→ **Problem to work on**: Return only those lines of the listing that hold the word "grey".

→ **Source data**:
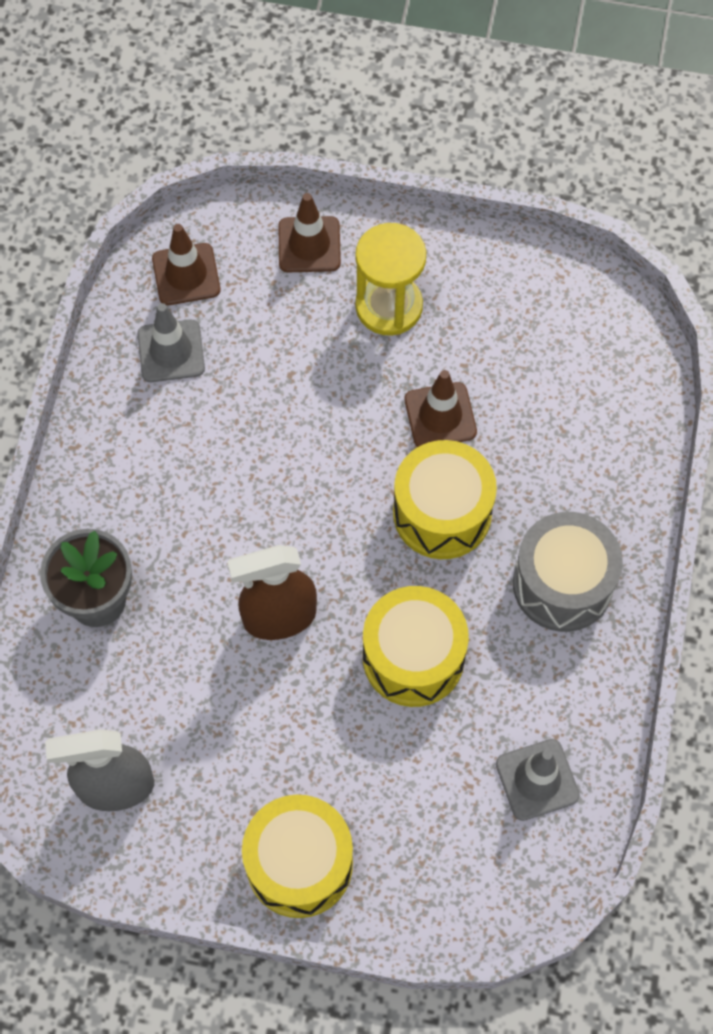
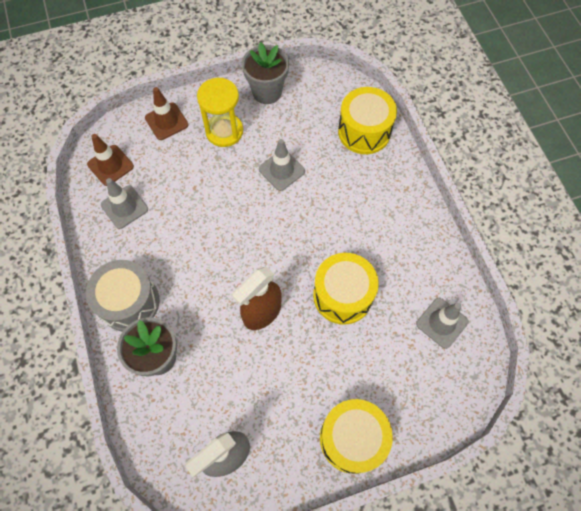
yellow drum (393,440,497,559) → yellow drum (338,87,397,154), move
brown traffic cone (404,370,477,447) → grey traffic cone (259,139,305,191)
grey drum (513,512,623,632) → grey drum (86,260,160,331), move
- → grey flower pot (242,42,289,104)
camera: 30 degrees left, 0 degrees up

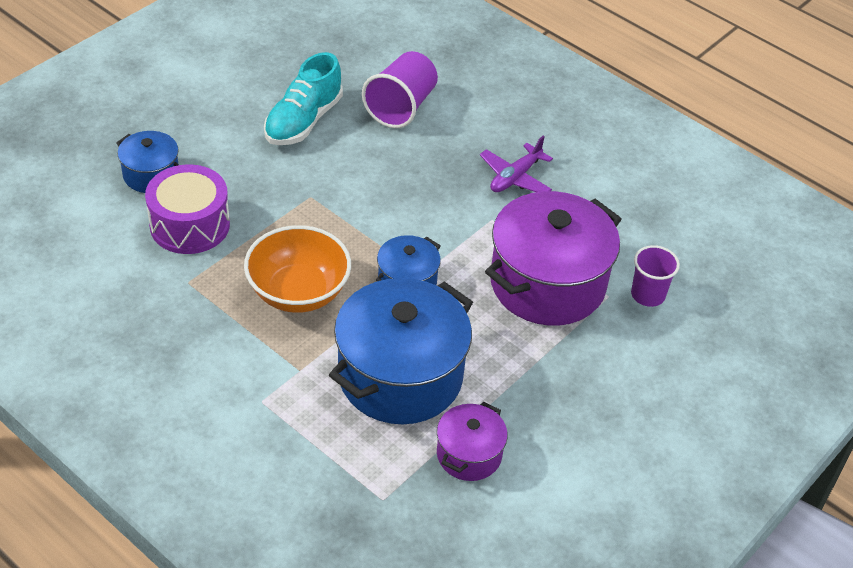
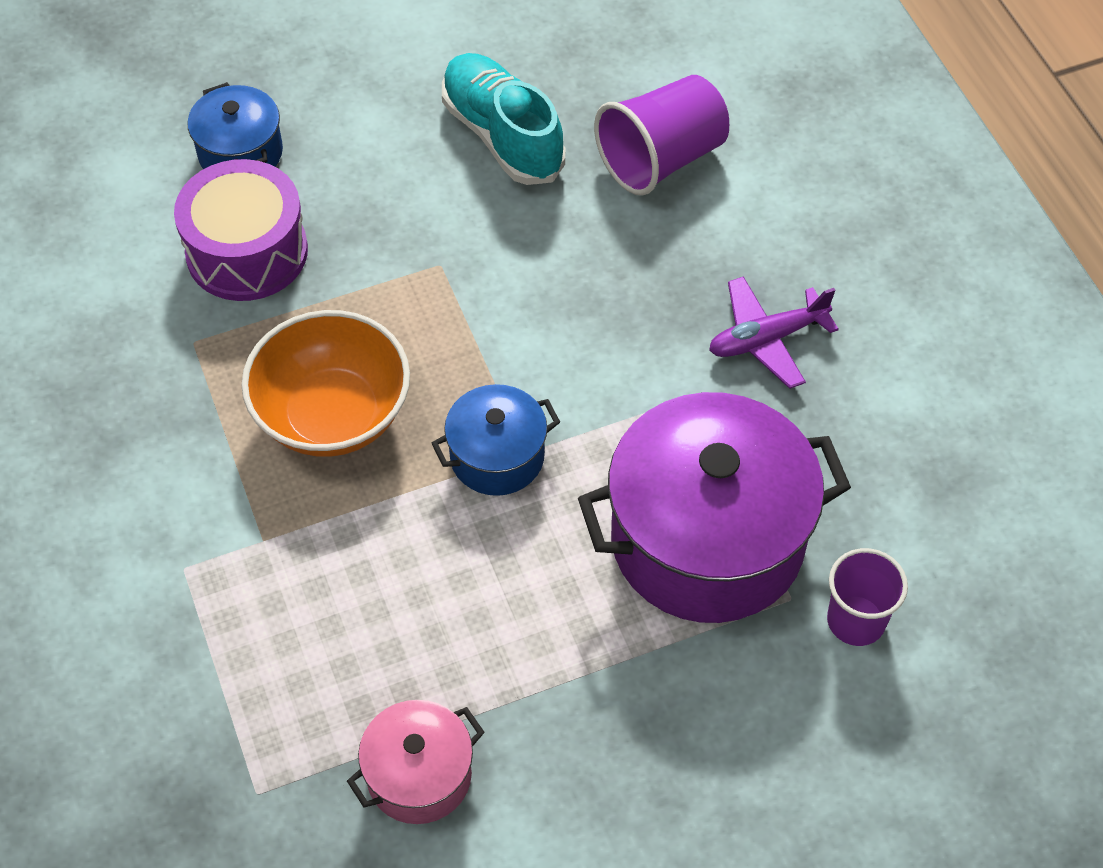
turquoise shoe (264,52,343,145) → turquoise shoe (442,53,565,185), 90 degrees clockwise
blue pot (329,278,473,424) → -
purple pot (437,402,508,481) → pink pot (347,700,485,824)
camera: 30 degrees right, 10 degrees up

→ **Solution to this task**:
brown traffic cone (404,370,477,447) → grey traffic cone (259,139,305,191)
grey drum (513,512,623,632) → grey drum (86,260,160,331), move
- → grey flower pot (242,42,289,104)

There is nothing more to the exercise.